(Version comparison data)
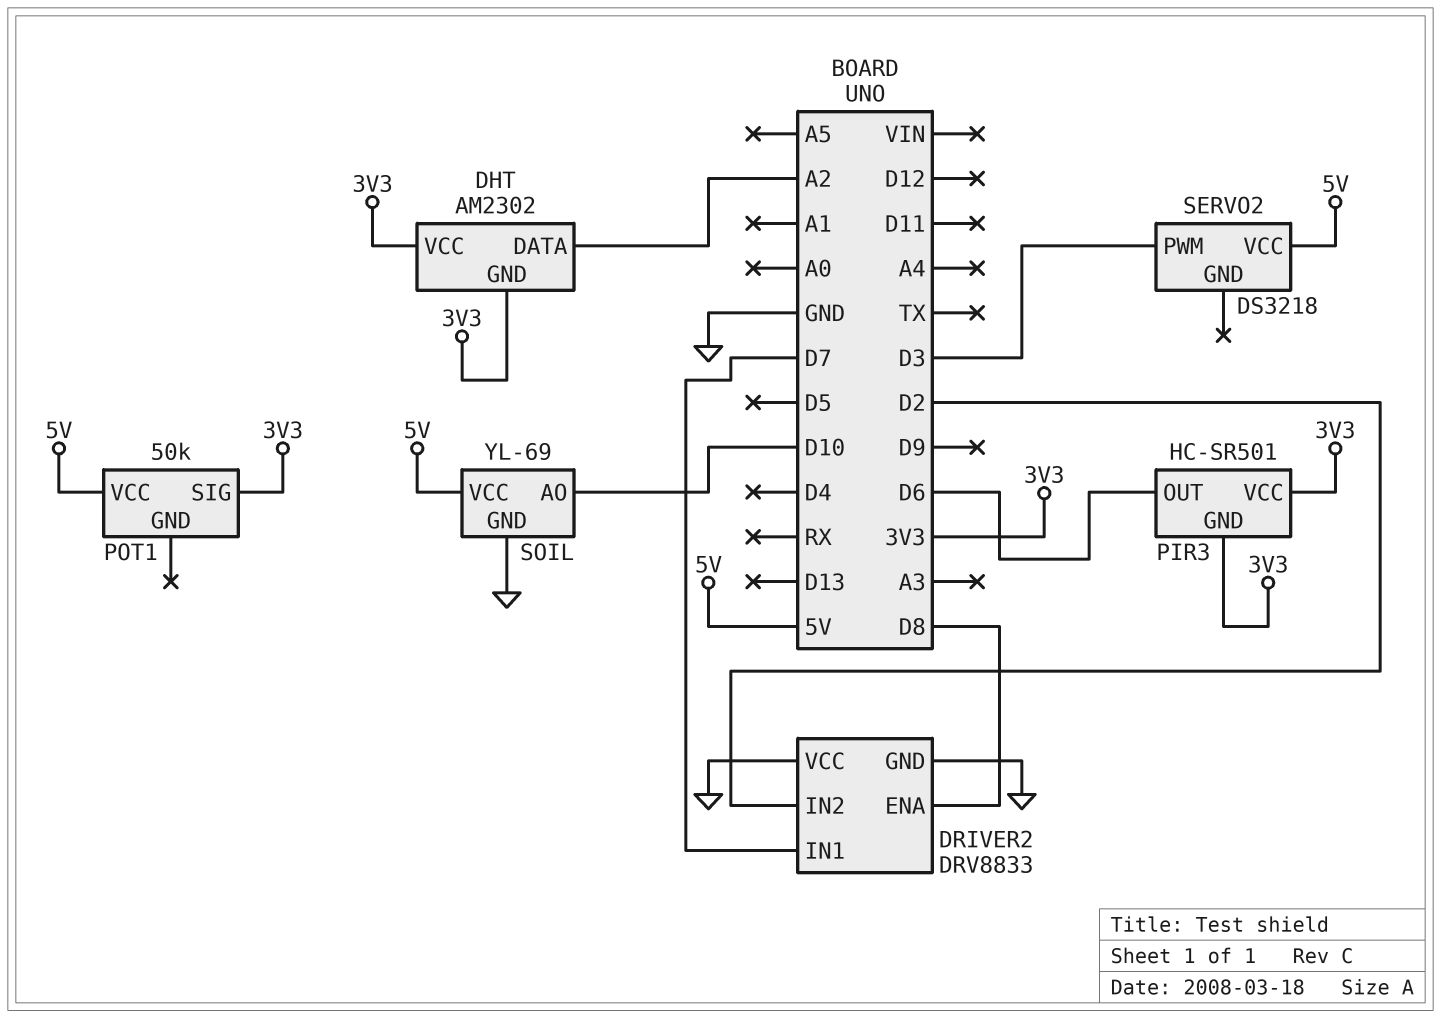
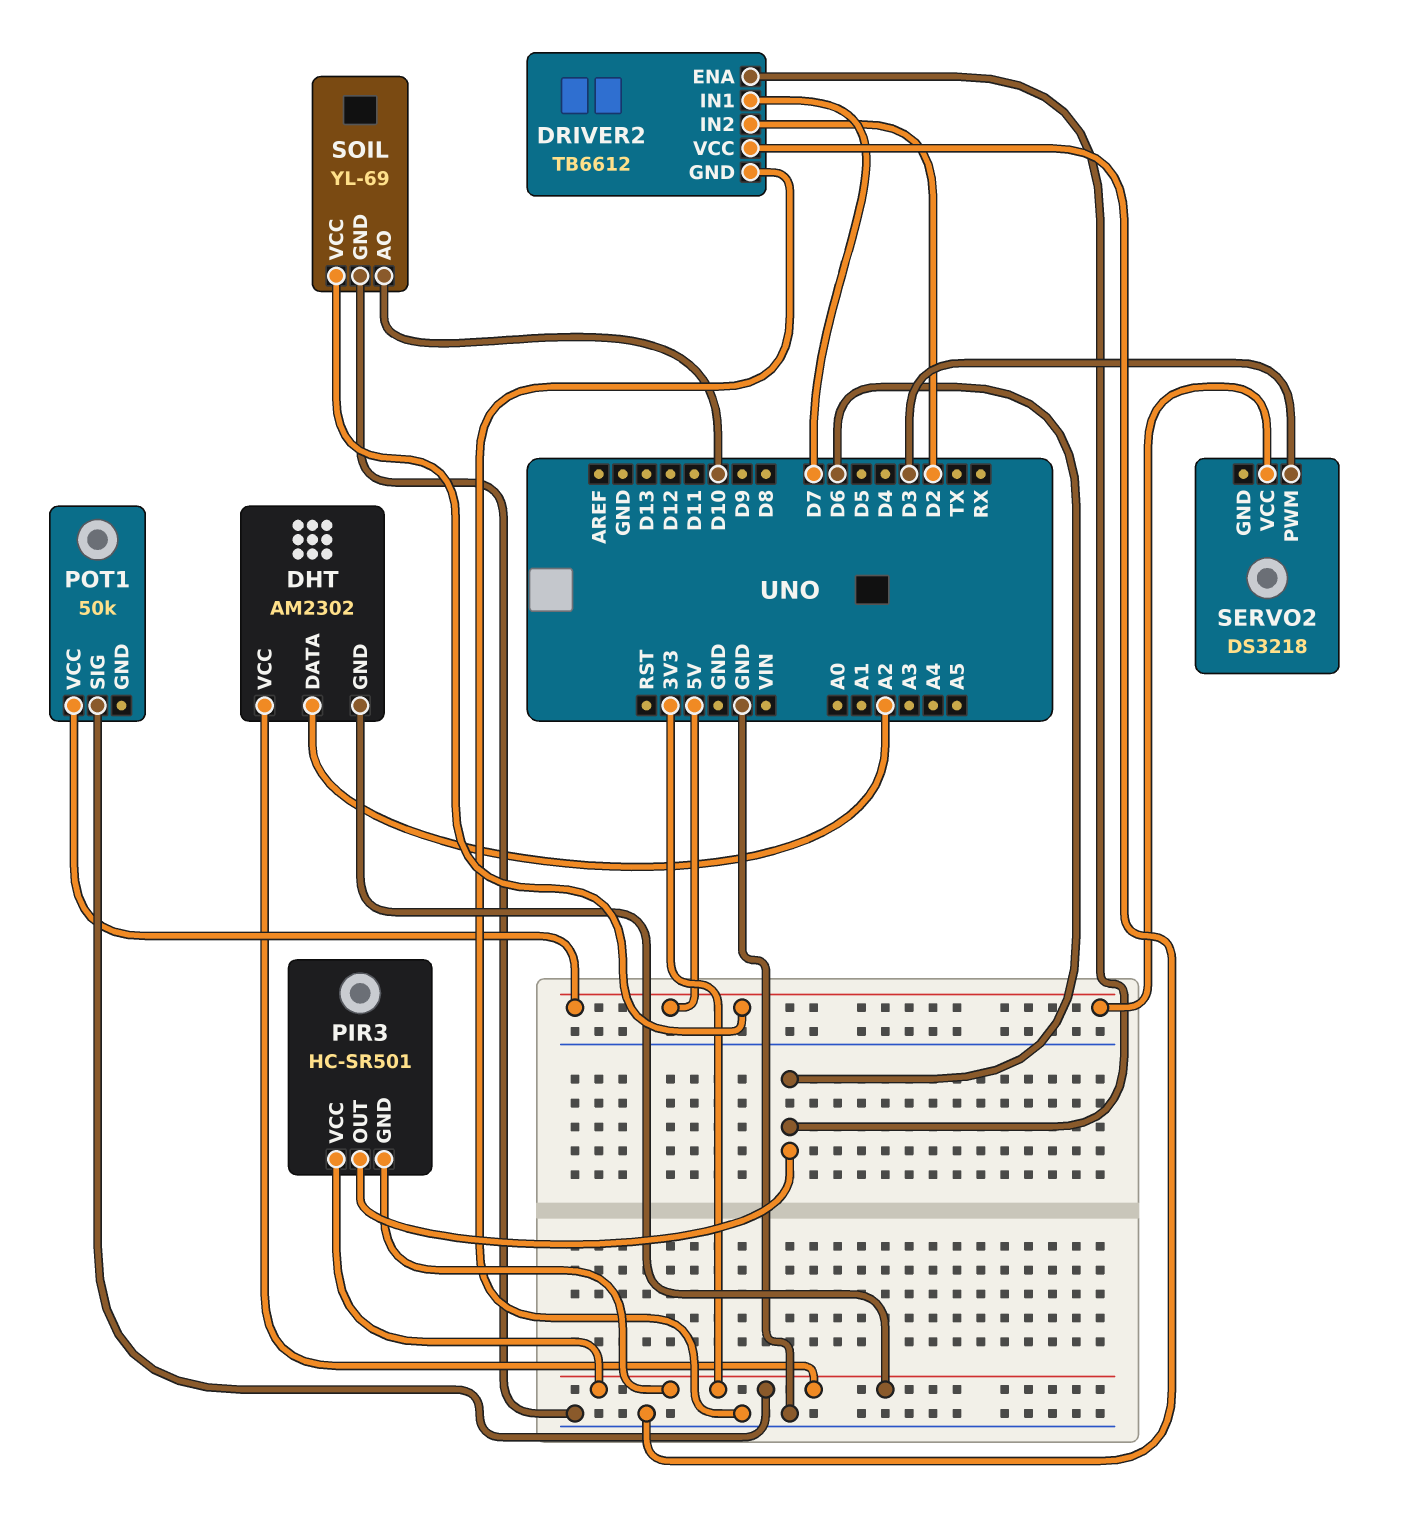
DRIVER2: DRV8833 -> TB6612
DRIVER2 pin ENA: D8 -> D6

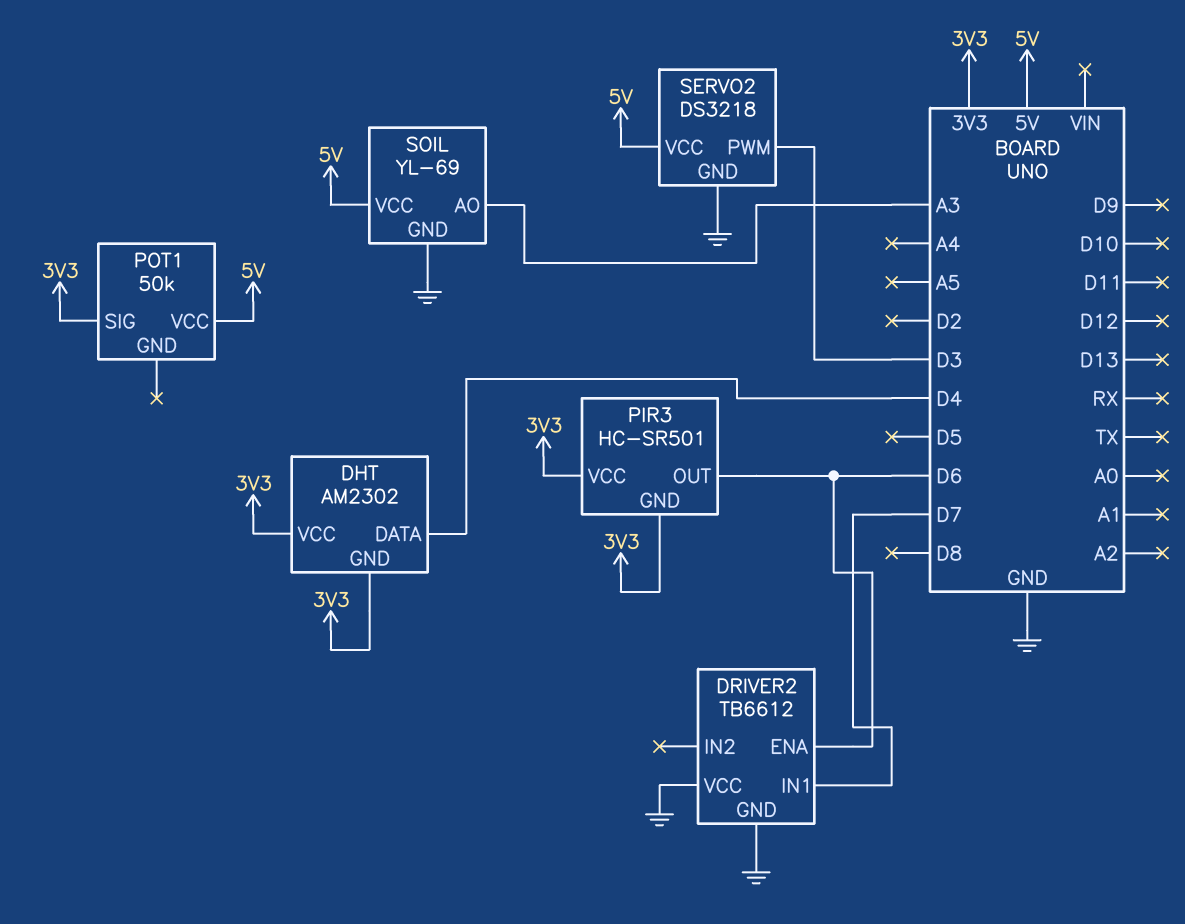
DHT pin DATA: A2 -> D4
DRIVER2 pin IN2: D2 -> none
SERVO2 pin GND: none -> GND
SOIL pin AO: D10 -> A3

▶ **Task directions**
The records must be restated word for word, apart from any images.

▶ **Answer below**
DRIVER2: DRV8833 -> TB6612
DRIVER2 pin ENA: D8 -> D6

DHT pin DATA: A2 -> D4
DRIVER2 pin IN2: D2 -> none
SERVO2 pin GND: none -> GND
SOIL pin AO: D10 -> A3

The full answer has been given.